Copy all of the entries that follow, exactly.

BEGIN Records to process

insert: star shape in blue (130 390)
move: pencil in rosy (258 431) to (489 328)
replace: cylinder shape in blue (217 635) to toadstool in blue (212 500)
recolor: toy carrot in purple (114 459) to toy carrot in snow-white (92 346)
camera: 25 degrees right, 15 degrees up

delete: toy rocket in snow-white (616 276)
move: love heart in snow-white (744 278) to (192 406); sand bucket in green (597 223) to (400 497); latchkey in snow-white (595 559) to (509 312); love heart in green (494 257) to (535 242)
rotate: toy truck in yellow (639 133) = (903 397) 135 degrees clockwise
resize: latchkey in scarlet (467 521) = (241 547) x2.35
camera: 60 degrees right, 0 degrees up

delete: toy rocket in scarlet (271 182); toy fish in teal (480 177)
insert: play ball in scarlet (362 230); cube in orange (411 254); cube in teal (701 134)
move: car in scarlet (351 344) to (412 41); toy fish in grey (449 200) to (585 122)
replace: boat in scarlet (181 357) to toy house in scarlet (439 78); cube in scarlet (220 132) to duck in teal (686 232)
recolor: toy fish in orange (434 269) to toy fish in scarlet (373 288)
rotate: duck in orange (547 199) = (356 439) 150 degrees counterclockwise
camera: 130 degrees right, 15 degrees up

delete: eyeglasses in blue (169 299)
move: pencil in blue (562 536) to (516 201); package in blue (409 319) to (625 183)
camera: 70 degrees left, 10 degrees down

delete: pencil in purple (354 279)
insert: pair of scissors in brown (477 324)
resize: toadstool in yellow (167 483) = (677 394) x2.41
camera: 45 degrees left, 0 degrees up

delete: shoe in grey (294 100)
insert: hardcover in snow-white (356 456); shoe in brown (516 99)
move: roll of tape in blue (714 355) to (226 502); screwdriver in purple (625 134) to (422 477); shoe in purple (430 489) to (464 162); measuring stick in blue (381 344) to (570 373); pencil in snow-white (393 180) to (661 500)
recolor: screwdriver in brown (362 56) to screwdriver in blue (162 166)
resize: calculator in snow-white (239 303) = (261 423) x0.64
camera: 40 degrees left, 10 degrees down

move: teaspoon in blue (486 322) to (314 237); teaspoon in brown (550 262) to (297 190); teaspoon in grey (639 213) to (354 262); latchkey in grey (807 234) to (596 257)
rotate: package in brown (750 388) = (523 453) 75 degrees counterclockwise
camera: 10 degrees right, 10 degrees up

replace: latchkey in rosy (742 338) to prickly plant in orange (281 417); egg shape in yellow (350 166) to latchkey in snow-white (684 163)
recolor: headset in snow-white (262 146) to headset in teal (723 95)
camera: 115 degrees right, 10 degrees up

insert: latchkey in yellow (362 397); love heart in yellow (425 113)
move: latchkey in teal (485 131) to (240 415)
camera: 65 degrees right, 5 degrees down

END Records to process

#### [Task result]
insert: star shape in blue (130 390)
move: pencil in rosy (258 431) to (489 328)
replace: cylinder shape in blue (217 635) to toadstool in blue (212 500)
recolor: toy carrot in purple (114 459) to toy carrot in snow-white (92 346)
camera: 25 degrees right, 15 degrees up

delete: toy rocket in snow-white (616 276)
move: love heart in snow-white (744 278) to (192 406); sand bucket in green (597 223) to (400 497); latchkey in snow-white (595 559) to (509 312); love heart in green (494 257) to (535 242)
rotate: toy truck in yellow (639 133) = (903 397) 135 degrees clockwise
resize: latchkey in scarlet (467 521) = (241 547) x2.35
camera: 60 degrees right, 0 degrees up

delete: toy rocket in scarlet (271 182); toy fish in teal (480 177)
insert: play ball in scarlet (362 230); cube in orange (411 254); cube in teal (701 134)
move: car in scarlet (351 344) to (412 41); toy fish in grey (449 200) to (585 122)
replace: boat in scarlet (181 357) to toy house in scarlet (439 78); cube in scarlet (220 132) to duck in teal (686 232)
recolor: toy fish in orange (434 269) to toy fish in scarlet (373 288)
rotate: duck in orange (547 199) = (356 439) 150 degrees counterclockwise
camera: 130 degrees right, 15 degrees up

delete: eyeglasses in blue (169 299)
move: pencil in blue (562 536) to (516 201); package in blue (409 319) to (625 183)
camera: 70 degrees left, 10 degrees down

delete: pencil in purple (354 279)
insert: pair of scissors in brown (477 324)
resize: toadstool in yellow (167 483) = (677 394) x2.41
camera: 45 degrees left, 0 degrees up

delete: shoe in grey (294 100)
insert: hardcover in snow-white (356 456); shoe in brown (516 99)
move: roll of tape in blue (714 355) to (226 502); screwdriver in purple (625 134) to (422 477); shoe in purple (430 489) to (464 162); measuring stick in blue (381 344) to (570 373); pencil in snow-white (393 180) to (661 500)
recolor: screwdriver in brown (362 56) to screwdriver in blue (162 166)
resize: calculator in snow-white (239 303) = (261 423) x0.64
camera: 40 degrees left, 10 degrees down

move: teaspoon in blue (486 322) to (314 237); teaspoon in brown (550 262) to (297 190); teaspoon in grey (639 213) to (354 262); latchkey in grey (807 234) to (596 257)
rotate: package in brown (750 388) = (523 453) 75 degrees counterclockwise
camera: 10 degrees right, 10 degrees up

replace: latchkey in rosy (742 338) to prickly plant in orange (281 417); egg shape in yellow (350 166) to latchkey in snow-white (684 163)
recolor: headset in snow-white (262 146) to headset in teal (723 95)
camera: 115 degrees right, 10 degrees up

insert: latchkey in yellow (362 397); love heart in yellow (425 113)
move: latchkey in teal (485 131) to (240 415)
camera: 65 degrees right, 5 degrees down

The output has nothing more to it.